Exercise goal: Work through the data below and give the number of lines holding "móvil", nothing more.

• • • •

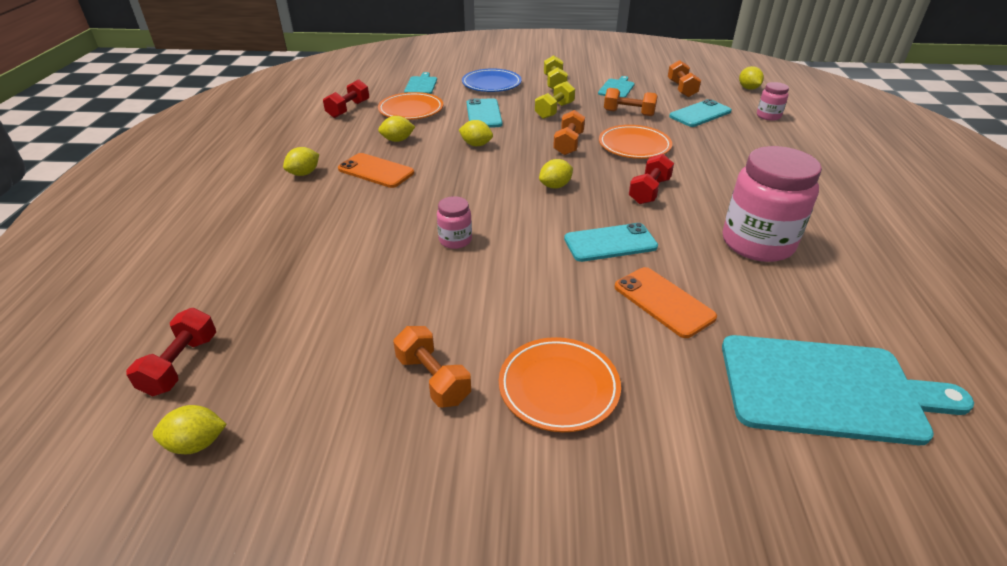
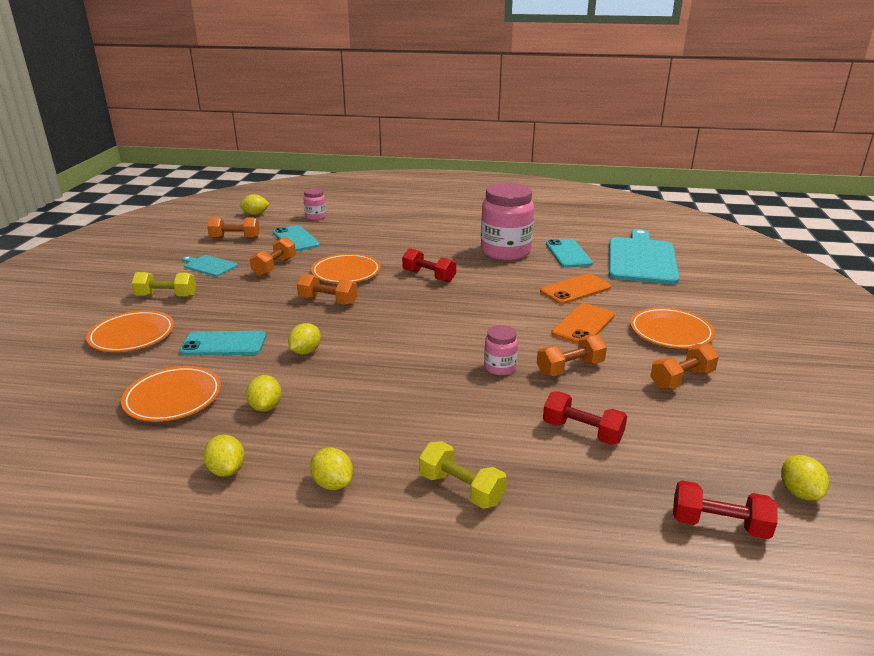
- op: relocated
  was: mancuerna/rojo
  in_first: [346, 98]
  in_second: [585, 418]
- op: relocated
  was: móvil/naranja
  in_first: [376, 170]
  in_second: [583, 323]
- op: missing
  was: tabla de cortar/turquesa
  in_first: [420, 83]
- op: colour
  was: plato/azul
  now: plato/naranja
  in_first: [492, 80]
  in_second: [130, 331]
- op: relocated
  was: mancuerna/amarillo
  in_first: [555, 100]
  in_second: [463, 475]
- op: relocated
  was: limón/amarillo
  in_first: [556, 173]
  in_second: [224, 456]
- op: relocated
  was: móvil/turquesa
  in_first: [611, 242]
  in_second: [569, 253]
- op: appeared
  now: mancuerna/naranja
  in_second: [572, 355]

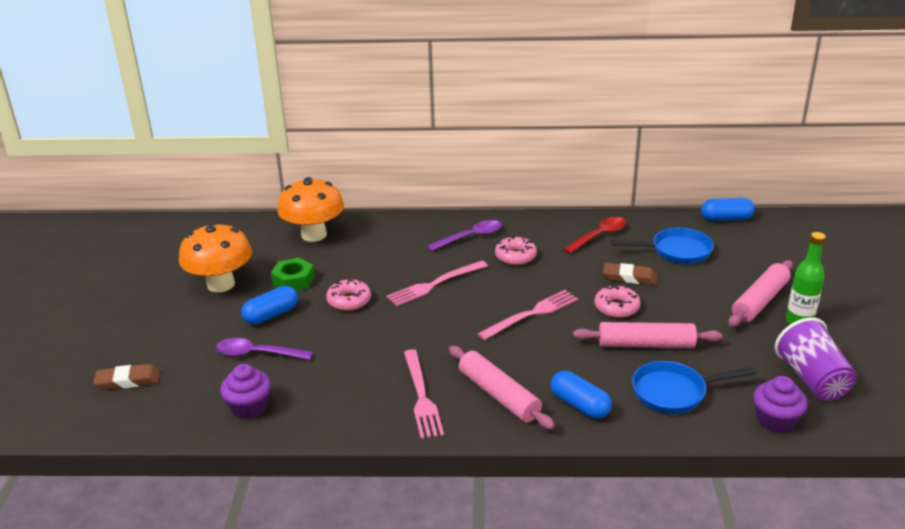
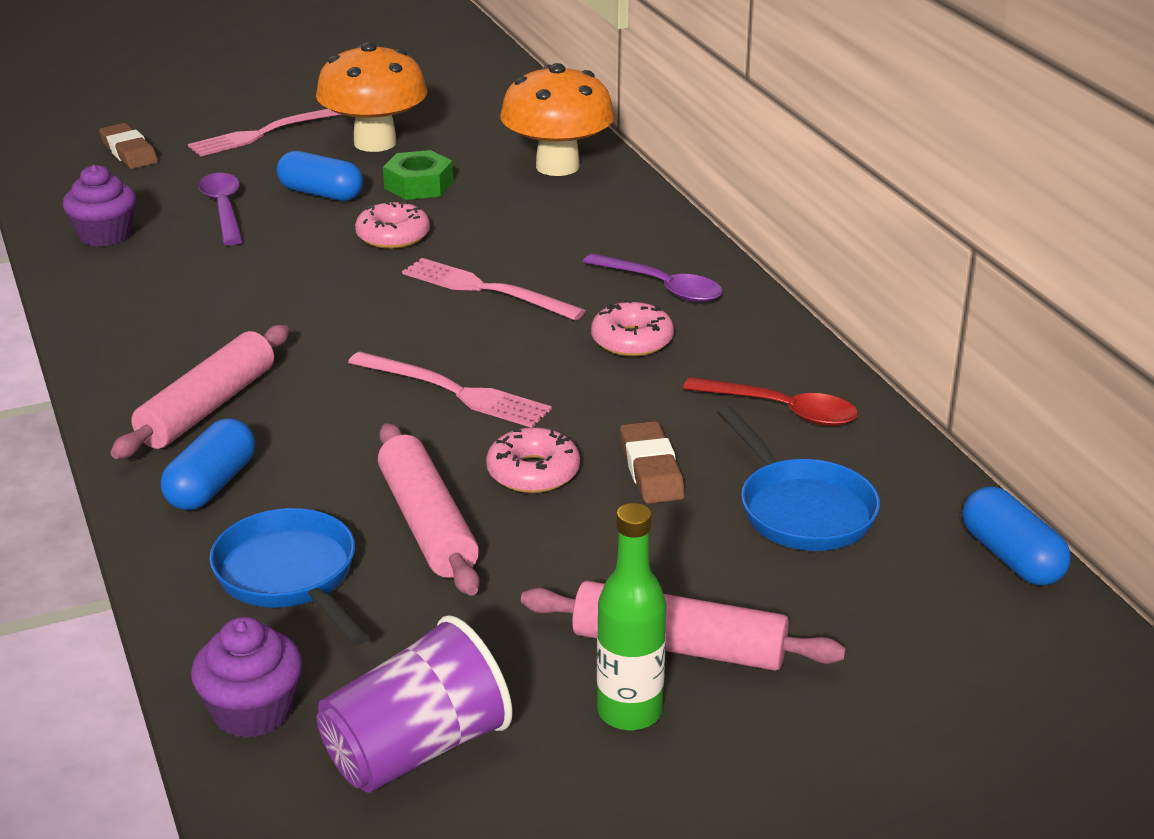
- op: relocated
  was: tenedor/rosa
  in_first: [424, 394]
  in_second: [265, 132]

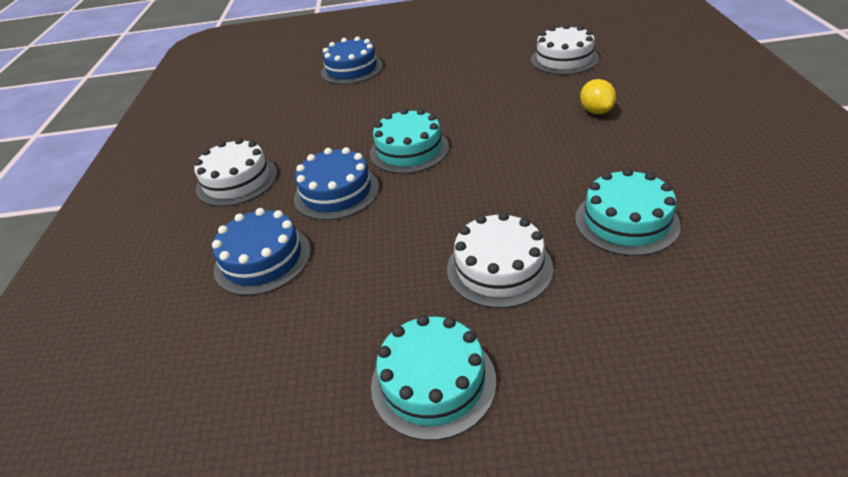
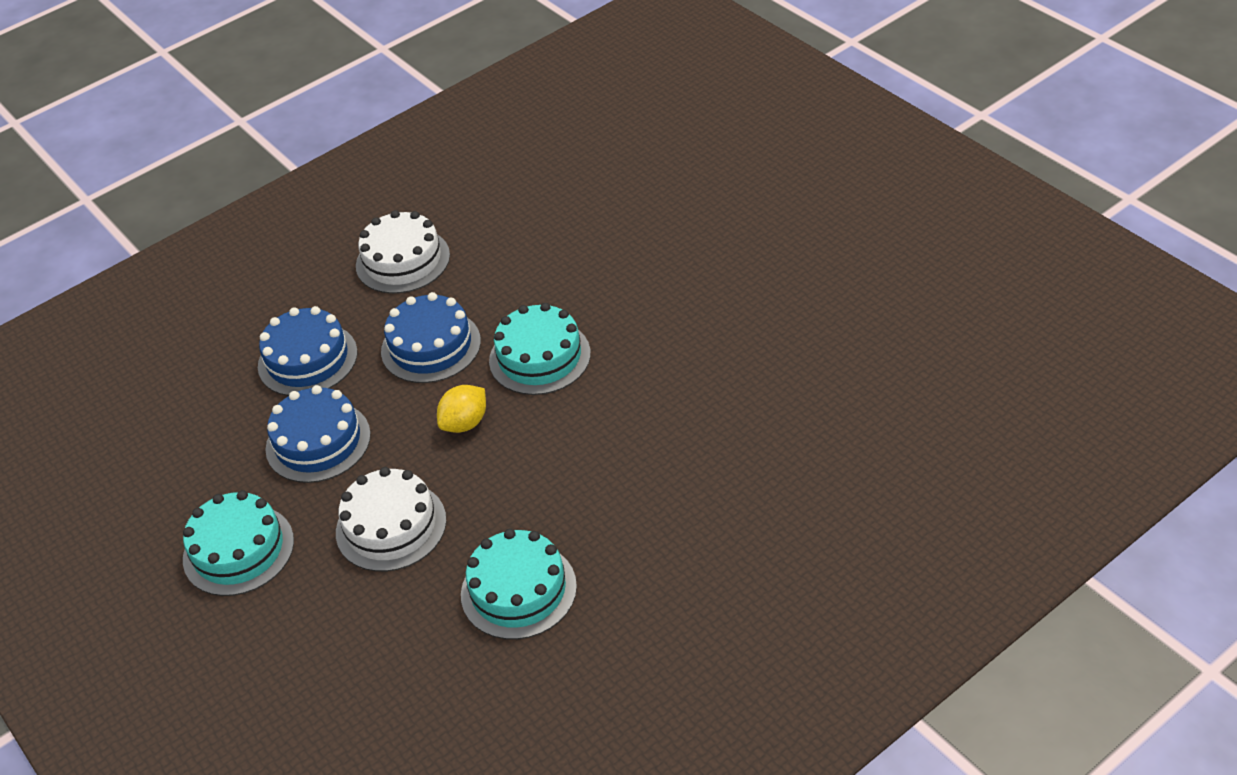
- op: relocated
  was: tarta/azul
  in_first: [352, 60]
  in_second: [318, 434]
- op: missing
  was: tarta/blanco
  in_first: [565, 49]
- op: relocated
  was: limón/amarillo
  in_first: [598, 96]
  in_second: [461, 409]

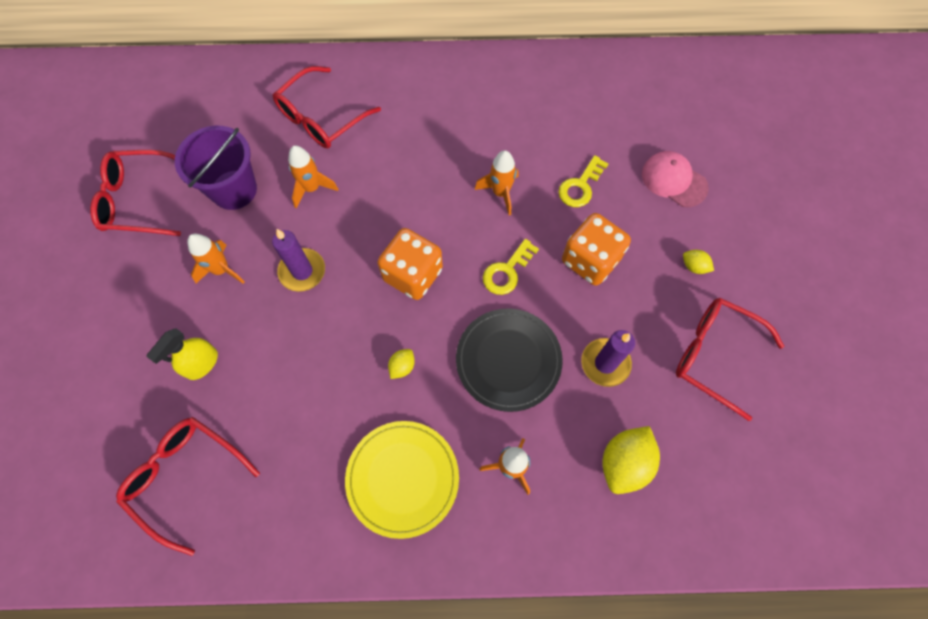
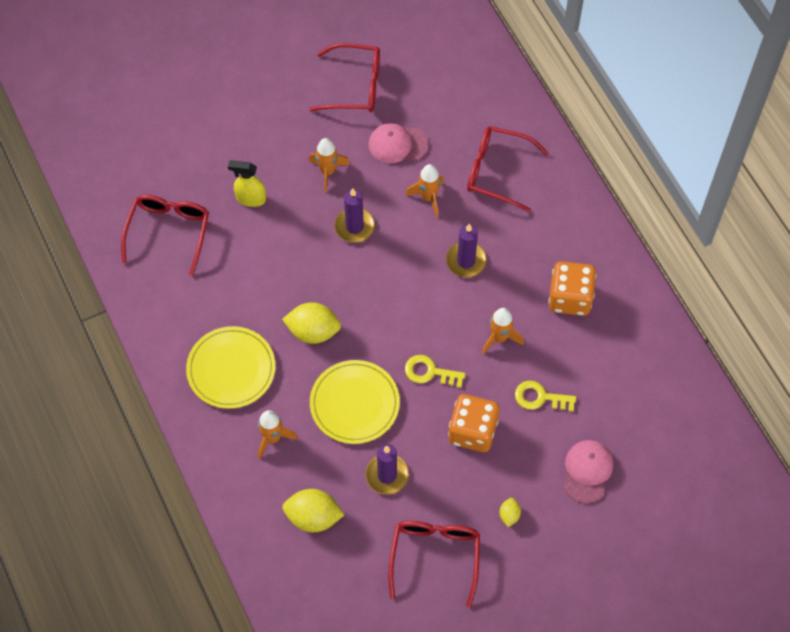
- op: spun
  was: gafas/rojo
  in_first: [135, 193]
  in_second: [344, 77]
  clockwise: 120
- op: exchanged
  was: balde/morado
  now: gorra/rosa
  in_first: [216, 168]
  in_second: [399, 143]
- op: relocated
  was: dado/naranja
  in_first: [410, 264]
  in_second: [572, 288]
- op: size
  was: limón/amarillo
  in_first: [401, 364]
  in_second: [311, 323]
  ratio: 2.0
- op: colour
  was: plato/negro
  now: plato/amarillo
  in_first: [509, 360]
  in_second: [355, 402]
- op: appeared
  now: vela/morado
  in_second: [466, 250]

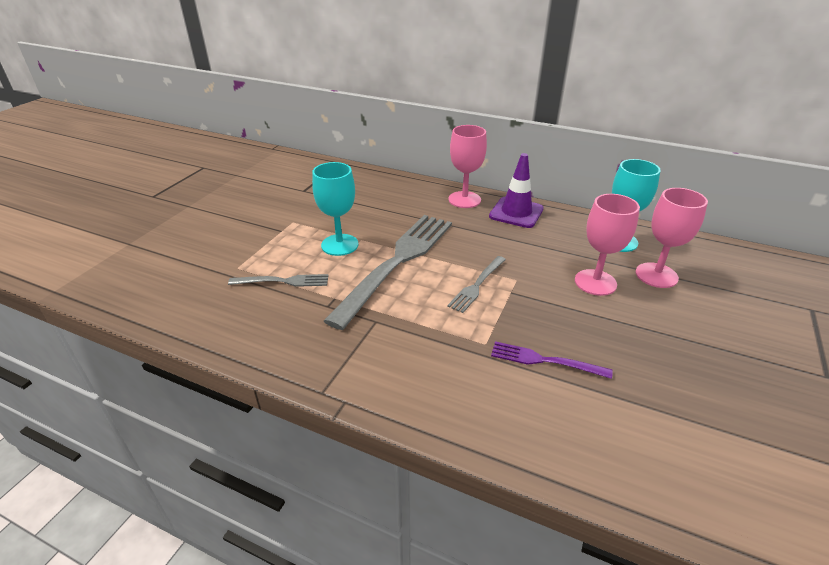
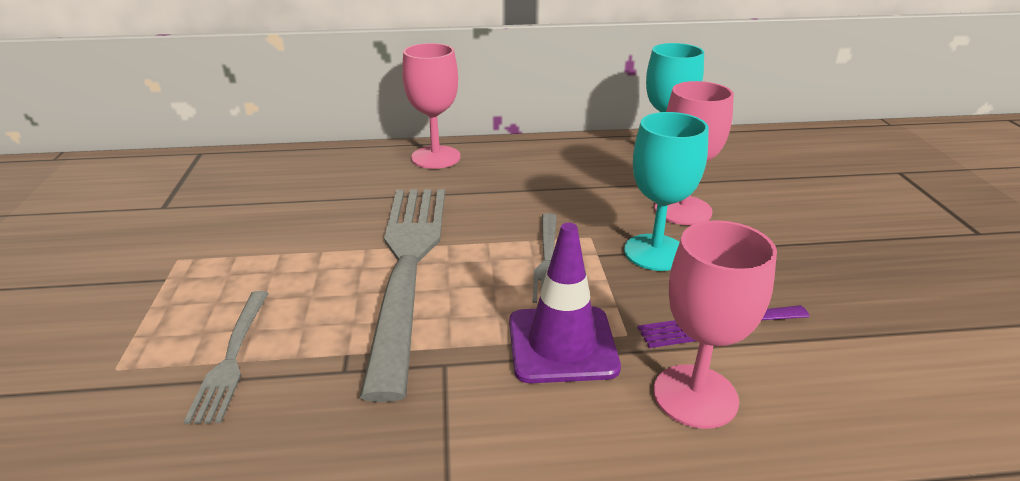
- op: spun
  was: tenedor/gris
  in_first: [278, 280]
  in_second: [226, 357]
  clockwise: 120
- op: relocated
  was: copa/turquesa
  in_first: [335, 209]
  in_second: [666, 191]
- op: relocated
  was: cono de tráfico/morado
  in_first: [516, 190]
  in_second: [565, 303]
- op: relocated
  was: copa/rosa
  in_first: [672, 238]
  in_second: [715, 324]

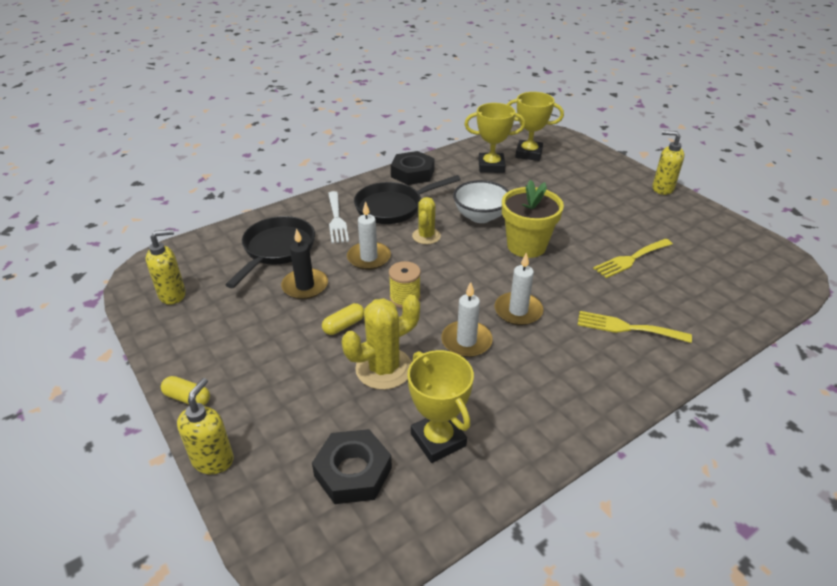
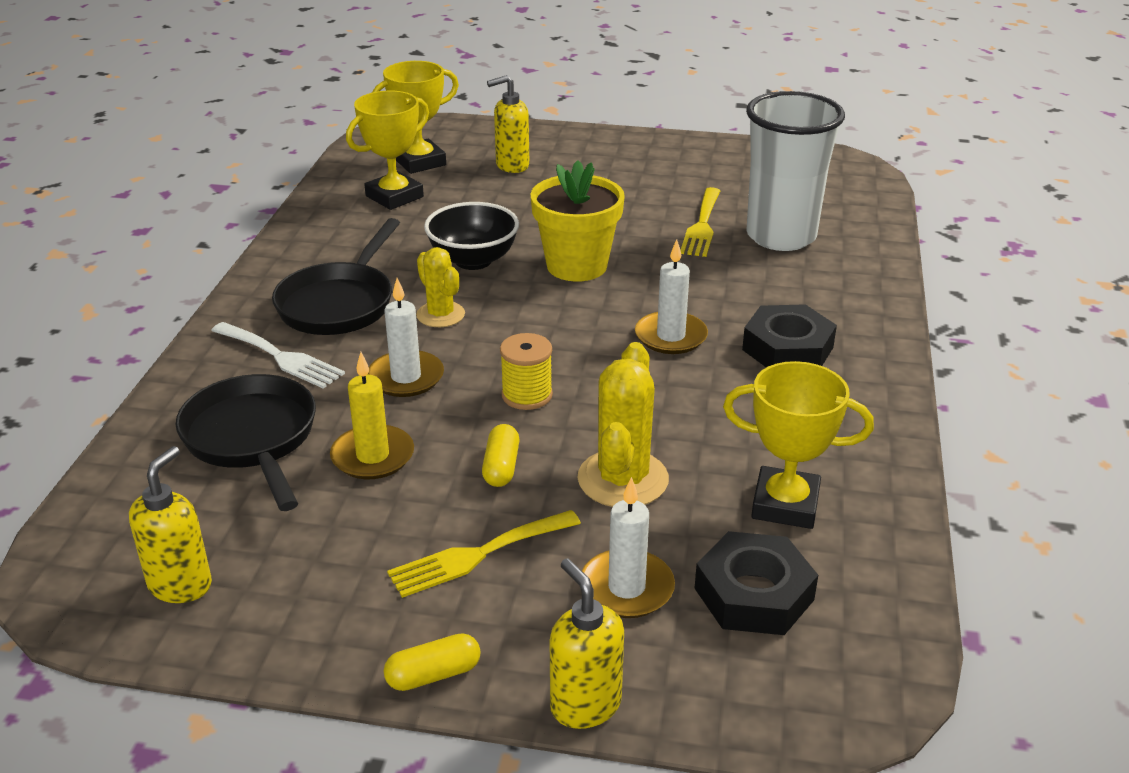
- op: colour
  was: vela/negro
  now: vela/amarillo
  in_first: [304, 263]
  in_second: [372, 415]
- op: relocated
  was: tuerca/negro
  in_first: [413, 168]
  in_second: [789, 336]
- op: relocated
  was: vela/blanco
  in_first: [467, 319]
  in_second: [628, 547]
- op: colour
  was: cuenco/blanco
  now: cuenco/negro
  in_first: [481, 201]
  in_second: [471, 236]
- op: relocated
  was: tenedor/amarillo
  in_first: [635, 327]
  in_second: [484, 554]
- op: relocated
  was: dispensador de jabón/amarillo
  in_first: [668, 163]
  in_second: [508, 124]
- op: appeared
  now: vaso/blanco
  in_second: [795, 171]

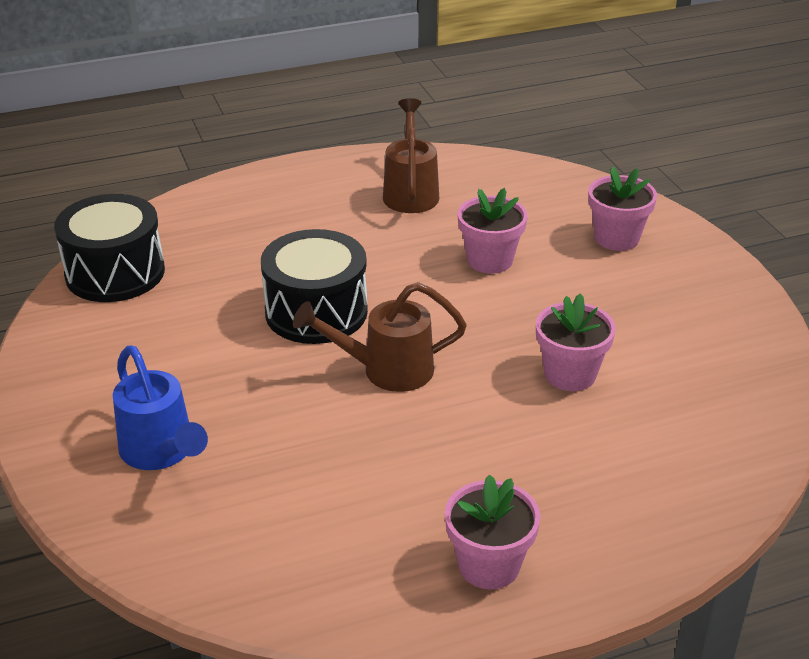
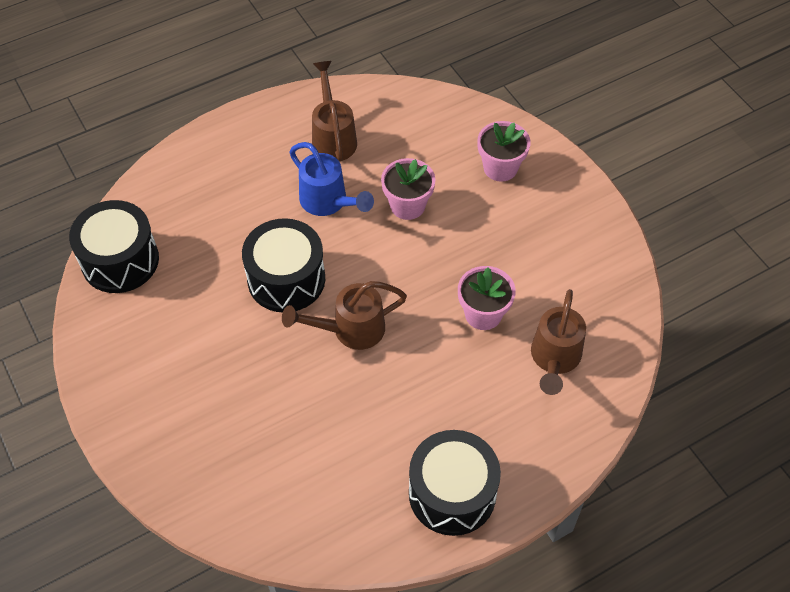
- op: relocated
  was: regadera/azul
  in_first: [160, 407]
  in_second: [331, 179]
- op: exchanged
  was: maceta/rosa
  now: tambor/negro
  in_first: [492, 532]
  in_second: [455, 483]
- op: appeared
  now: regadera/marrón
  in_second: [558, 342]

• • • •

Reply to the task: 2